• [EXERCISE INSTRUCTIONS]: Every line from the one with "R12: 1M (-5V, VA) -> none" to the one with "R3: 620k (GND, MID) -> 620k (GND, VA)", including those two, is to be copied exactly; all other lines of the entries below are left out.

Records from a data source
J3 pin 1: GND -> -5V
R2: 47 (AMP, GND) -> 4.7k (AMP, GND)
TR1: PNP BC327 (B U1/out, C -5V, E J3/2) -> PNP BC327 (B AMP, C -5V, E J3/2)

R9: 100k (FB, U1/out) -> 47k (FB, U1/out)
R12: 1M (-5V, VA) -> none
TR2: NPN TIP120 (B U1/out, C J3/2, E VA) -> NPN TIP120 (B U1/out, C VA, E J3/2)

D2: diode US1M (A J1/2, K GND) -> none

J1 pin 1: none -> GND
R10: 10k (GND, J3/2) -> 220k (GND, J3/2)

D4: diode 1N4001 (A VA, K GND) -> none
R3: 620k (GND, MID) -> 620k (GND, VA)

* * *

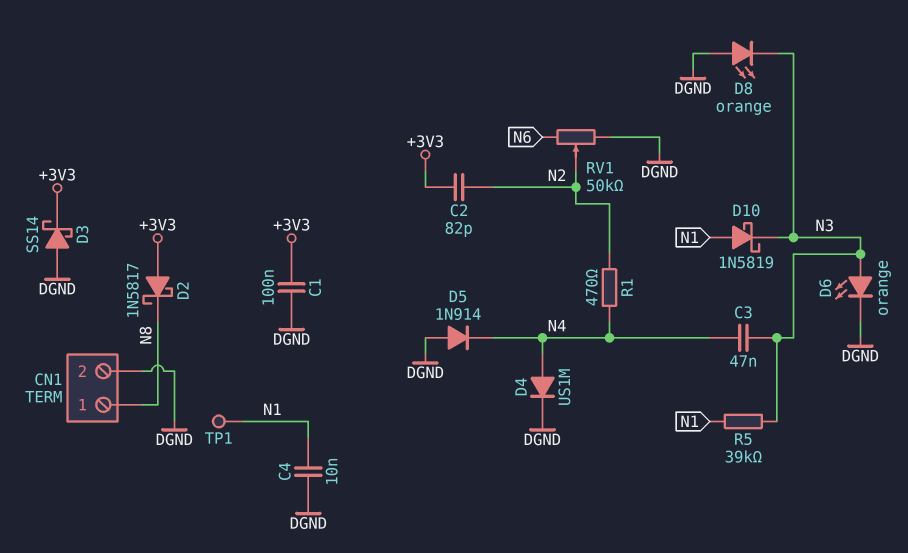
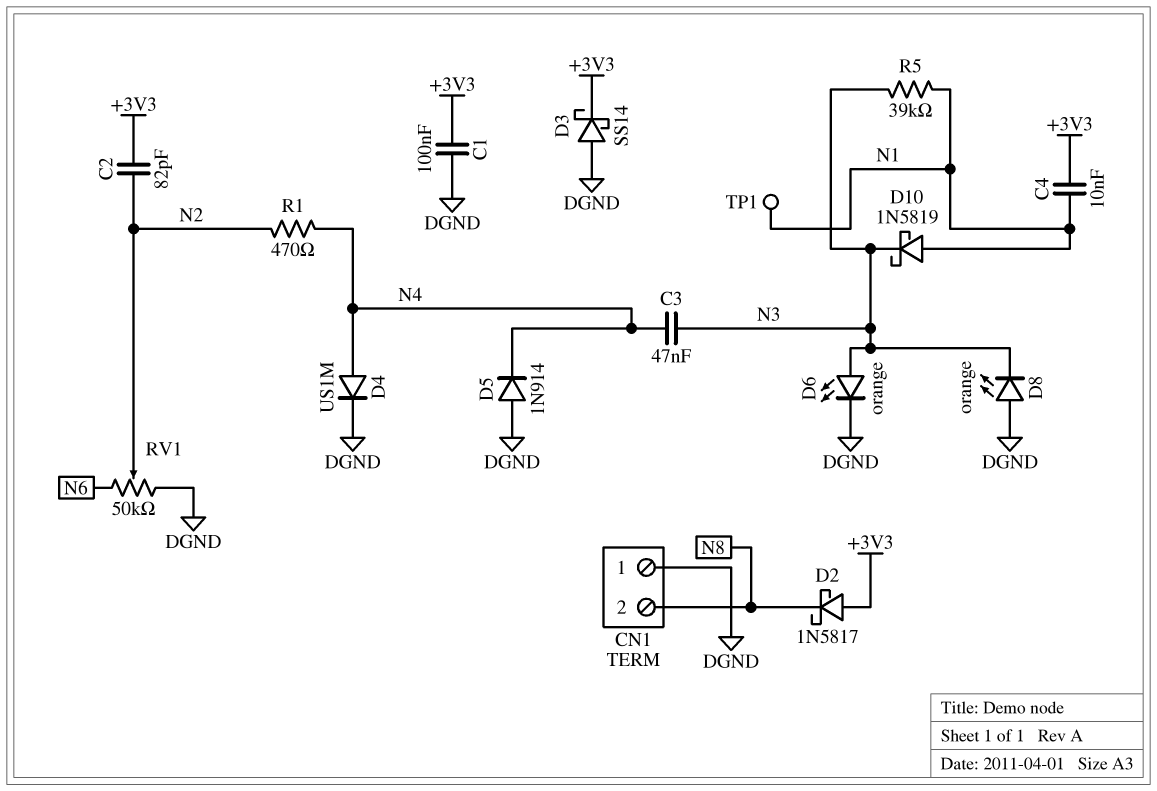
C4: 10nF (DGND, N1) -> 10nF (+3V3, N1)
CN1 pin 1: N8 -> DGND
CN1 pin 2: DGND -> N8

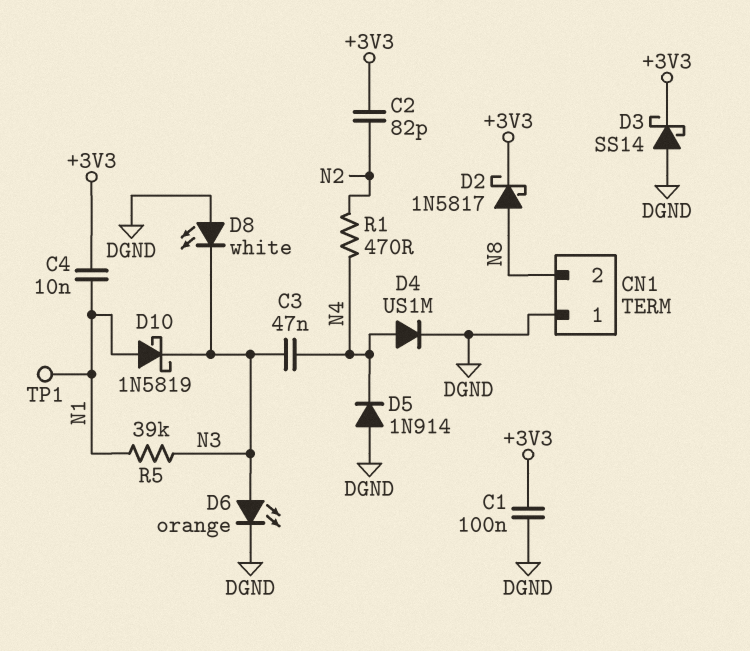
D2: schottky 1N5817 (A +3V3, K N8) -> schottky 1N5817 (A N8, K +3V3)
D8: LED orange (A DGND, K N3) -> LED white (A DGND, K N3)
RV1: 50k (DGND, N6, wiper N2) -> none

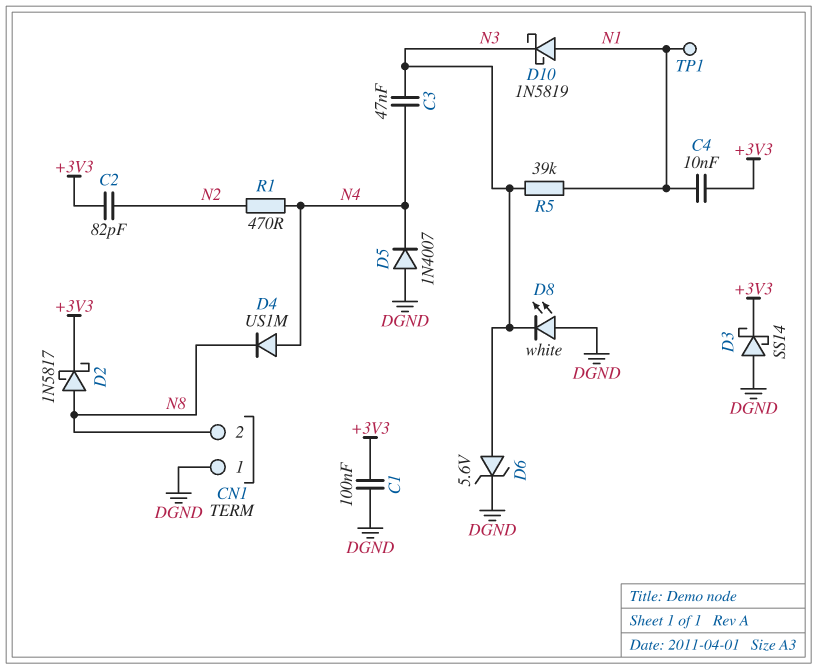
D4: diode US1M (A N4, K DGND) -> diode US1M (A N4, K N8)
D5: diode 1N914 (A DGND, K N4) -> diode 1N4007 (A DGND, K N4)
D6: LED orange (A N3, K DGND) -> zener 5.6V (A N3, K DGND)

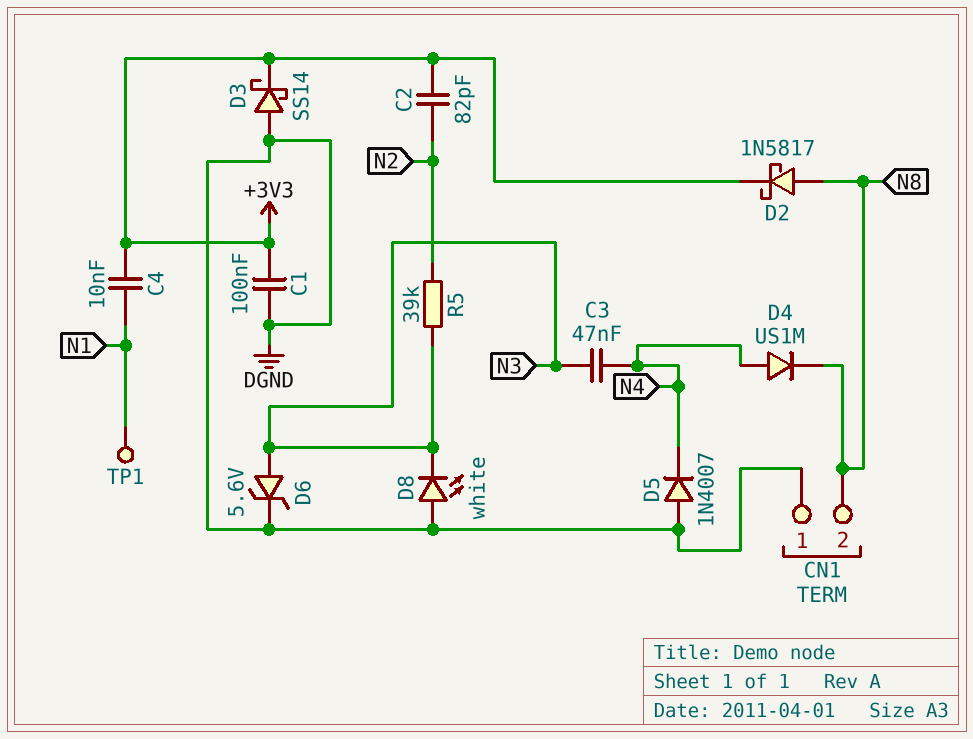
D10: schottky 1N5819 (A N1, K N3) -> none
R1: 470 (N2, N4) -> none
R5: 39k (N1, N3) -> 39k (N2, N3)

* * *

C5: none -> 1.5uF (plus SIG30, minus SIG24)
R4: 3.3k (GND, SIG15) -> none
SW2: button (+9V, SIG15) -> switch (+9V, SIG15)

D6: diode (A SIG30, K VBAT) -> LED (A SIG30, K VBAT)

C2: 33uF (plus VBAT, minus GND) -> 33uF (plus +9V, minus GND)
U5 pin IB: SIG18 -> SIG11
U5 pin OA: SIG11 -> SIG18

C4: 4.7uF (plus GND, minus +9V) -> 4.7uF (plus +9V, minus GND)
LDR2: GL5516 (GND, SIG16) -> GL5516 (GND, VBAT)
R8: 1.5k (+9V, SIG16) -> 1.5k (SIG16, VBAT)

• [EXPECTED ANSWER]:
R12: 1M (-5V, VA) -> none
TR2: NPN TIP120 (B U1/out, C J3/2, E VA) -> NPN TIP120 (B U1/out, C VA, E J3/2)

D2: diode US1M (A J1/2, K GND) -> none

J1 pin 1: none -> GND
R10: 10k (GND, J3/2) -> 220k (GND, J3/2)

D4: diode 1N4001 (A VA, K GND) -> none
R3: 620k (GND, MID) -> 620k (GND, VA)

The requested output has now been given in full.